Object state change records:

....

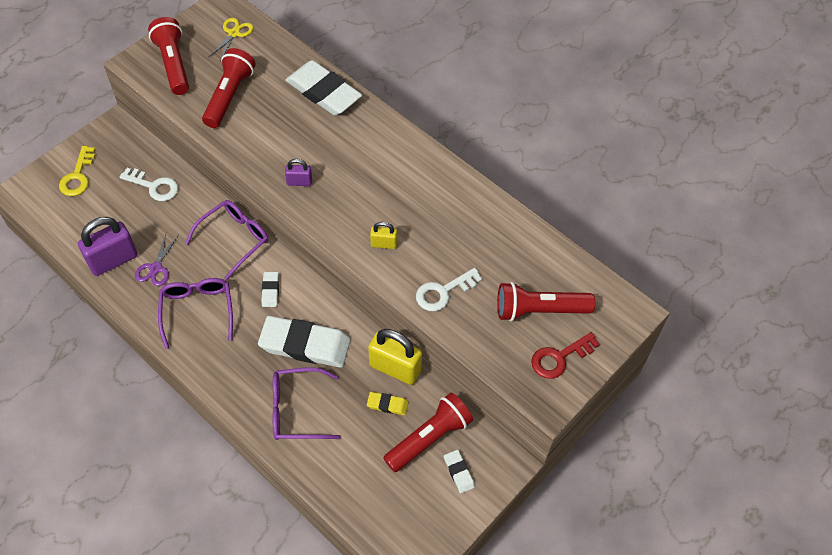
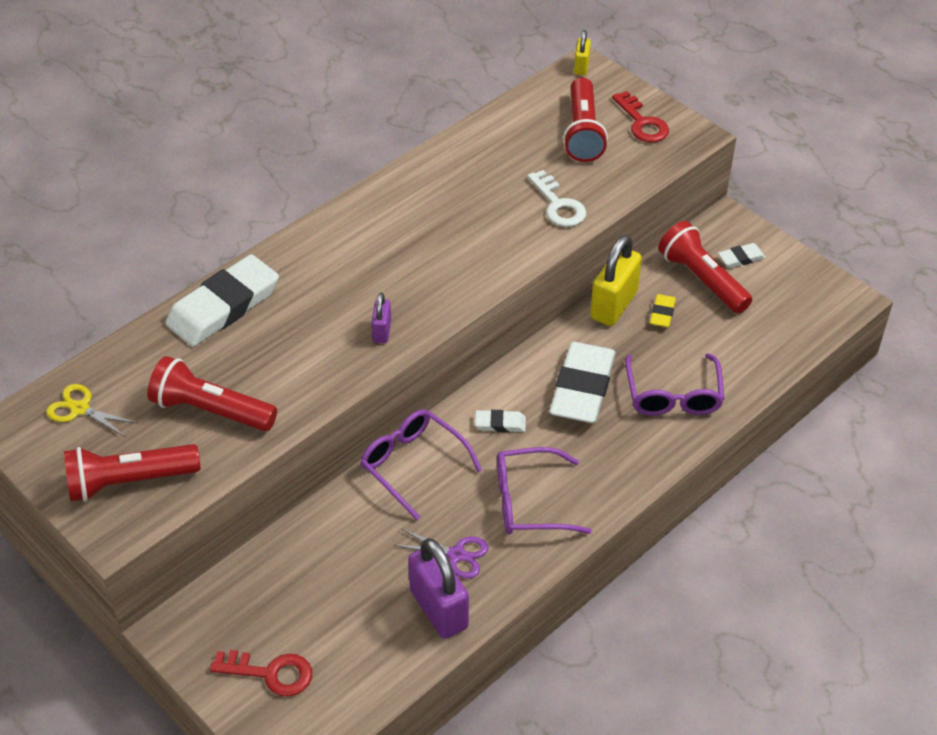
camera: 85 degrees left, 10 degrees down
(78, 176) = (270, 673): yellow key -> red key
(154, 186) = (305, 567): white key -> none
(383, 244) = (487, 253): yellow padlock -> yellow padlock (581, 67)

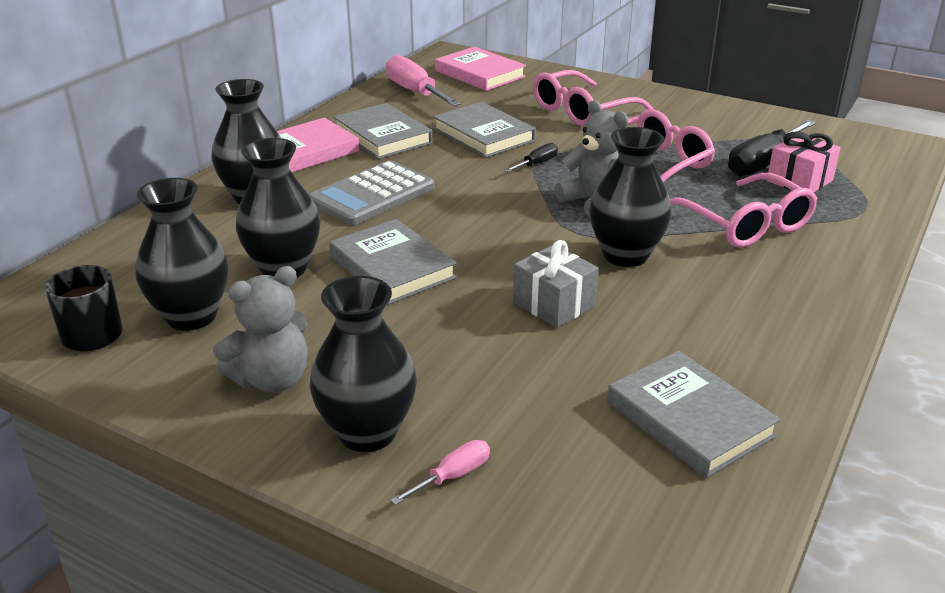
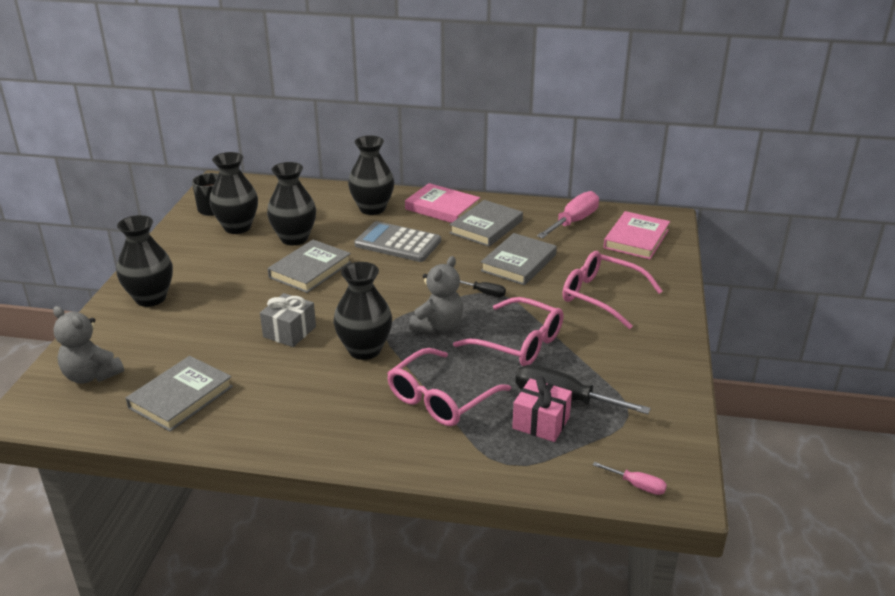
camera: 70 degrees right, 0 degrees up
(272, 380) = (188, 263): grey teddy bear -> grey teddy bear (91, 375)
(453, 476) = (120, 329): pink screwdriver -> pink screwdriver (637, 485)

....

Activity:
Where a picture appears, skip it and copy the rest of the data word for word.

Your response:
camera: 85 degrees left, 10 degrees down
(78, 176) = (270, 673): yellow key -> red key
(154, 186) = (305, 567): white key -> none
(383, 244) = (487, 253): yellow padlock -> yellow padlock (581, 67)

camera: 70 degrees right, 0 degrees up
(272, 380) = (188, 263): grey teddy bear -> grey teddy bear (91, 375)
(453, 476) = (120, 329): pink screwdriver -> pink screwdriver (637, 485)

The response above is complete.